» **Supplied records**
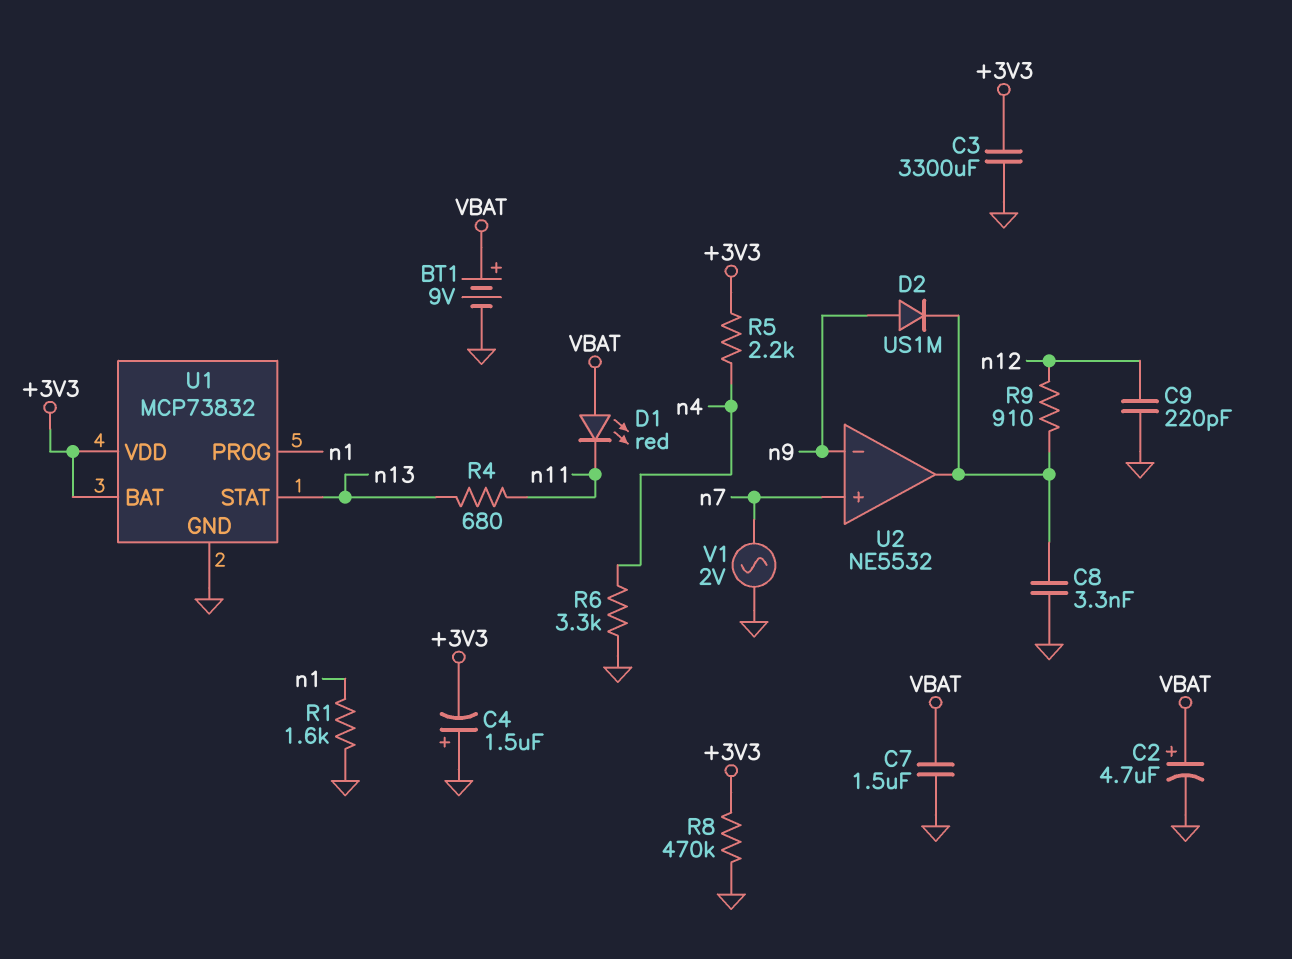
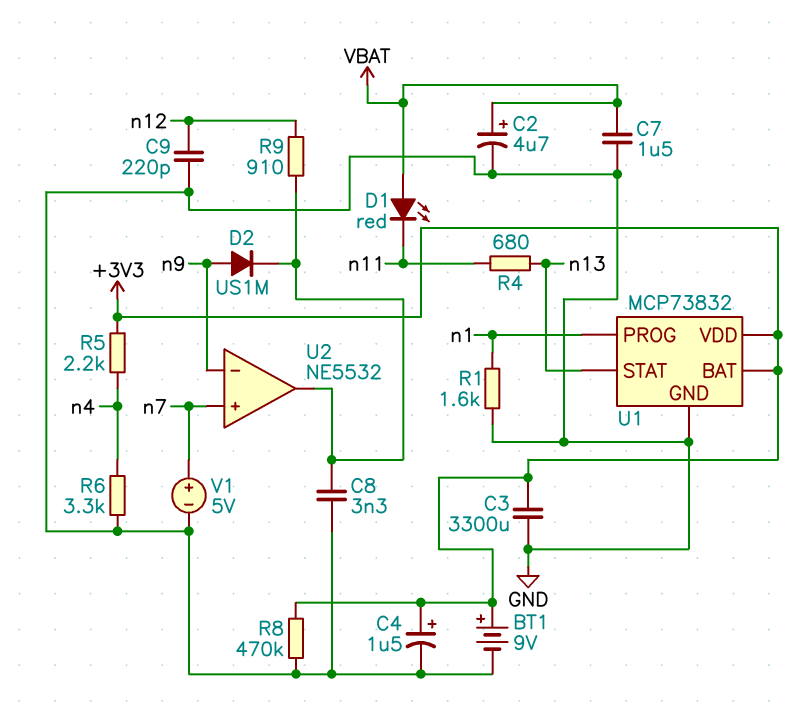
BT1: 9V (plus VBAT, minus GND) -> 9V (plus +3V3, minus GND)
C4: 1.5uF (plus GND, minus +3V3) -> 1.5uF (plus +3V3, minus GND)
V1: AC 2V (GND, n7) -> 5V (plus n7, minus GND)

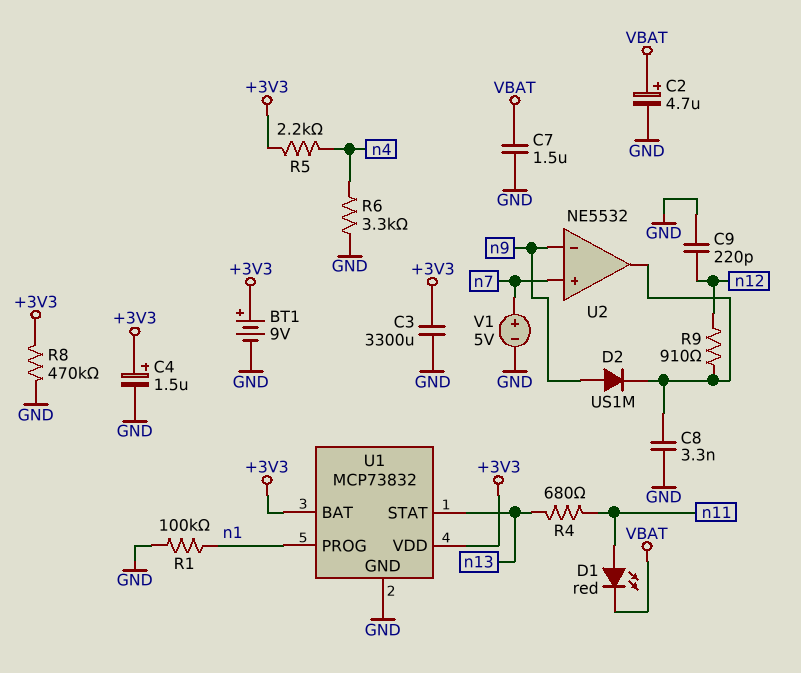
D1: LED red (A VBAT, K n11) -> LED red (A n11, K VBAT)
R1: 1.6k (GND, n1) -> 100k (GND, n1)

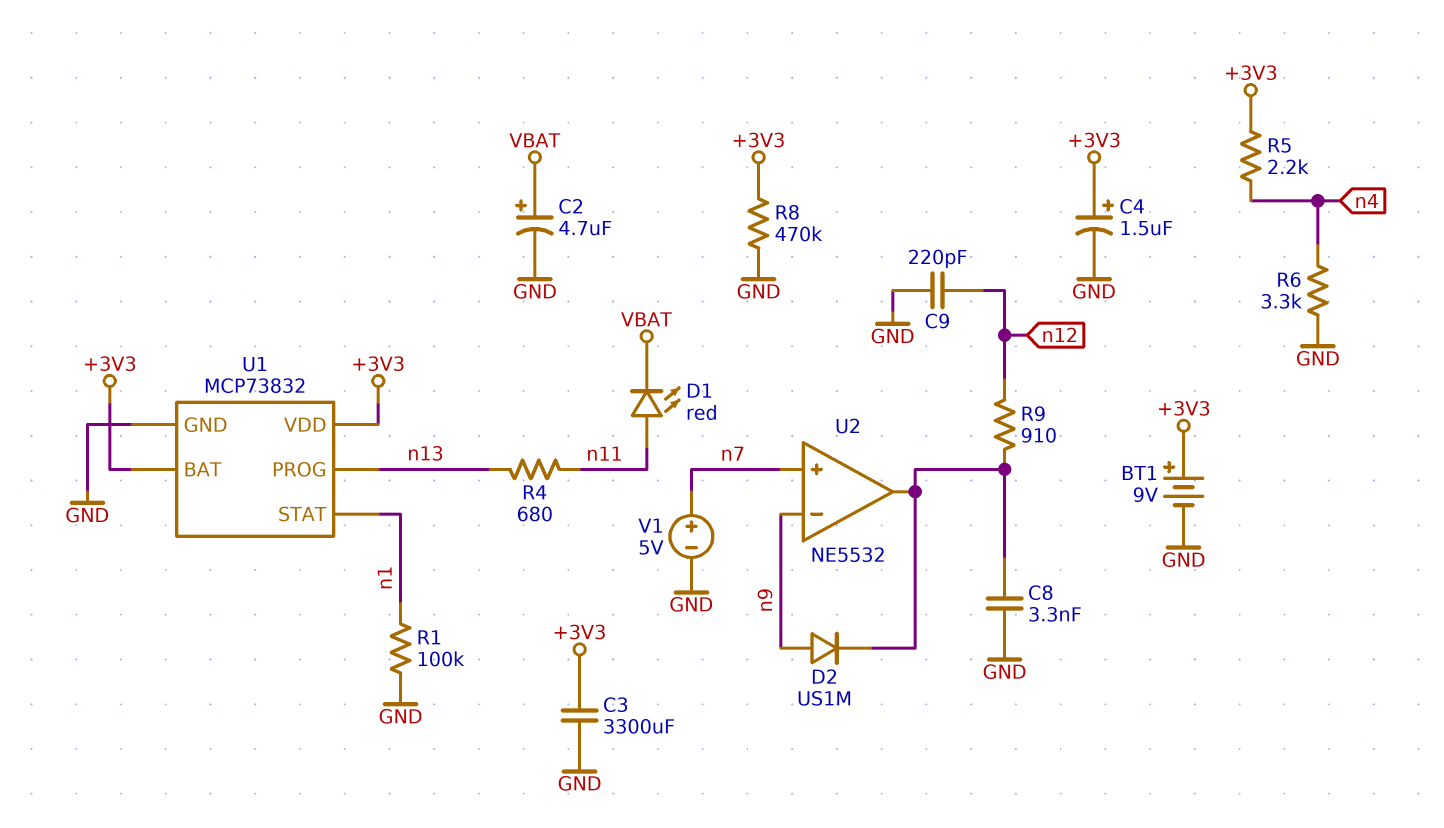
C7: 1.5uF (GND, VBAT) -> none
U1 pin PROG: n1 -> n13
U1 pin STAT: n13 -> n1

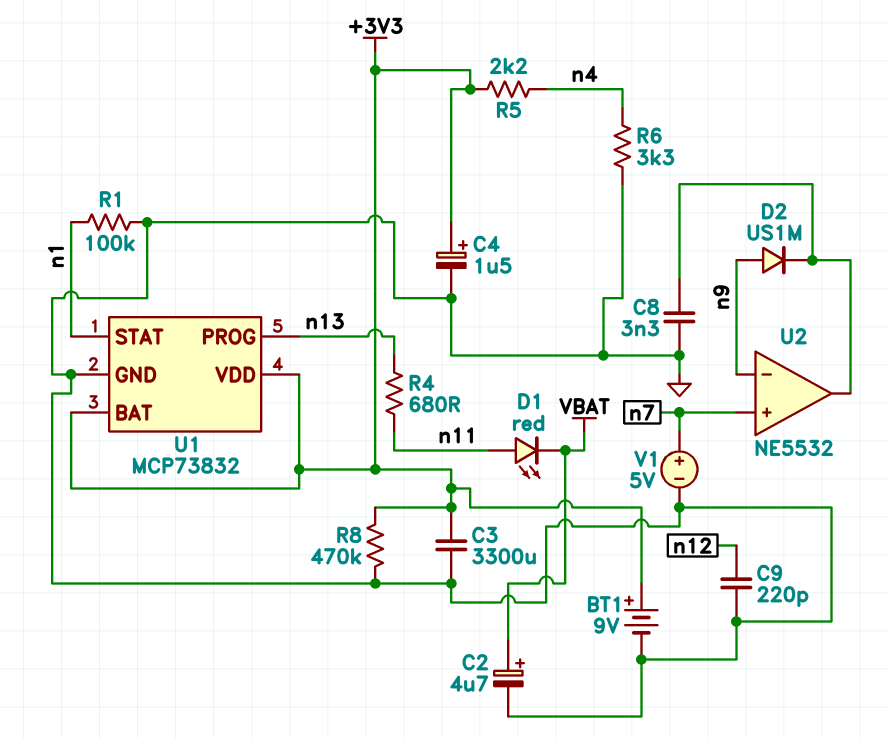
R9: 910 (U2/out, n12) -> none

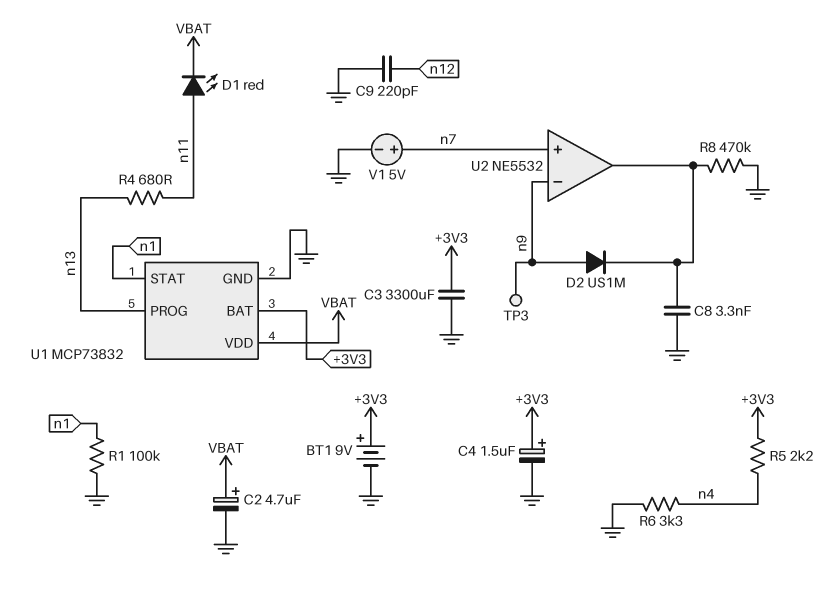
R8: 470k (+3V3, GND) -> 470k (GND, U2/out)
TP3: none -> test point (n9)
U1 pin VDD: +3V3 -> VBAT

» **What is required**
Aside from the pictures, repeat the listing exactly.

» **Task solution**
BT1: 9V (plus VBAT, minus GND) -> 9V (plus +3V3, minus GND)
C4: 1.5uF (plus GND, minus +3V3) -> 1.5uF (plus +3V3, minus GND)
V1: AC 2V (GND, n7) -> 5V (plus n7, minus GND)

D1: LED red (A VBAT, K n11) -> LED red (A n11, K VBAT)
R1: 1.6k (GND, n1) -> 100k (GND, n1)

C7: 1.5uF (GND, VBAT) -> none
U1 pin PROG: n1 -> n13
U1 pin STAT: n13 -> n1

R9: 910 (U2/out, n12) -> none

R8: 470k (+3V3, GND) -> 470k (GND, U2/out)
TP3: none -> test point (n9)
U1 pin VDD: +3V3 -> VBAT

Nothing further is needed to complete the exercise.